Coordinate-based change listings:

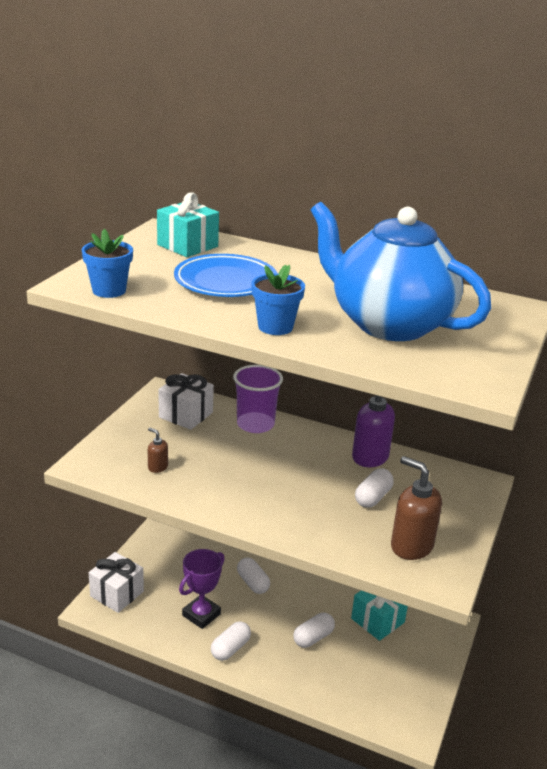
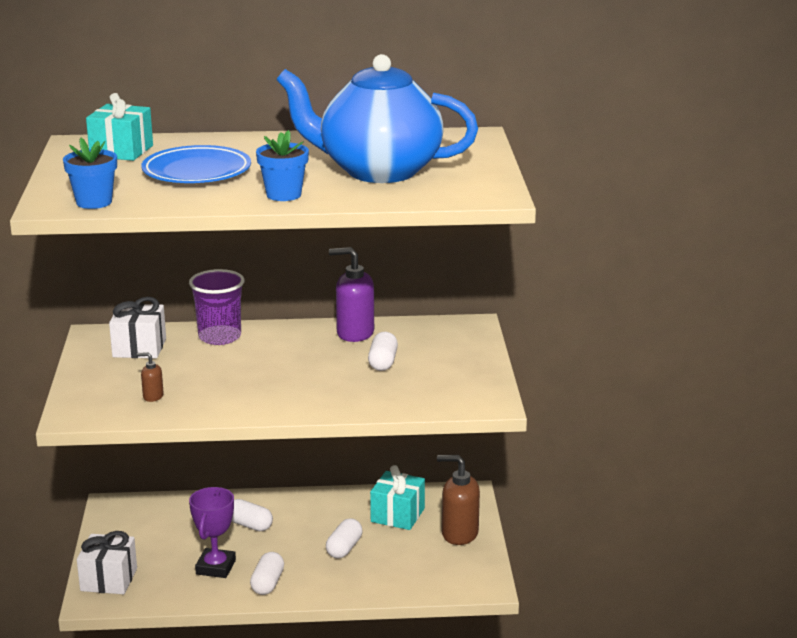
camera: 25 degrees left, 5 degrees down
brown soap dispenser [391,456,442,560] -> brown soap dispenser moved to [437,455,480,545]

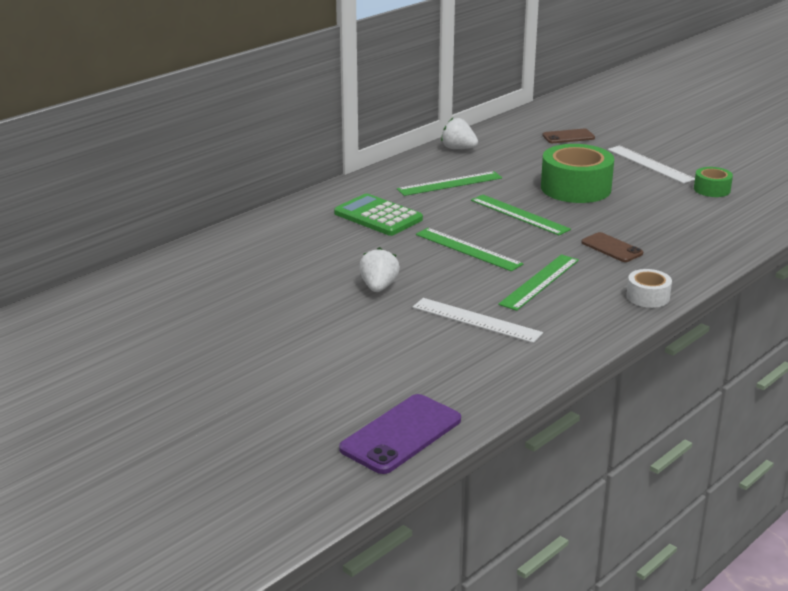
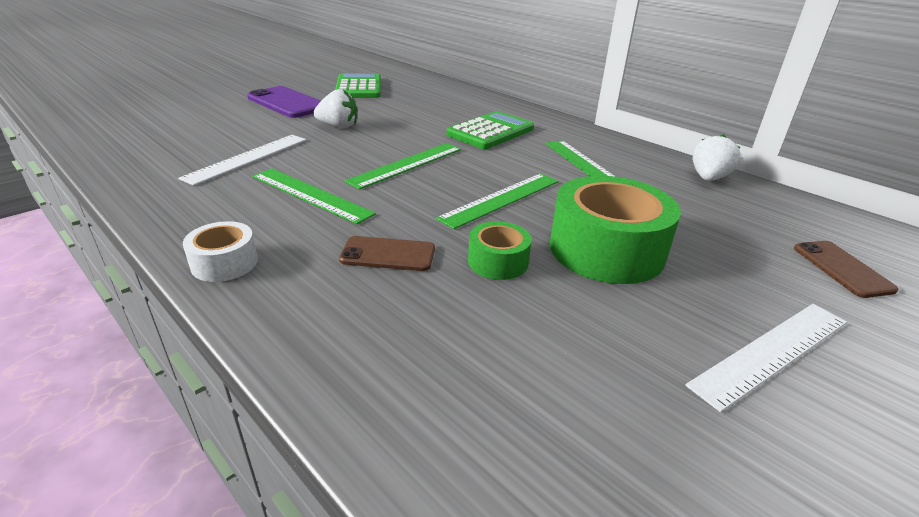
camera: 90 degrees right, 5 degrees up
purple phone [339,394,461,474] -> purple phone moved to [247,86,321,118]
brown phone [581,232,643,262] -> brown phone turned 45 degrees clockwise [339,236,435,271]
green tape [694,167,733,197] -> green tape moved to [468,221,532,280]
none -> green calculator [335,73,381,98]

Exercise instructions: What is needed is each line from the records with the word "brown" in it.

Answer space:
brown soap dispenser [391,456,442,560] -> brown soap dispenser moved to [437,455,480,545]
brown phone [581,232,643,262] -> brown phone turned 45 degrees clockwise [339,236,435,271]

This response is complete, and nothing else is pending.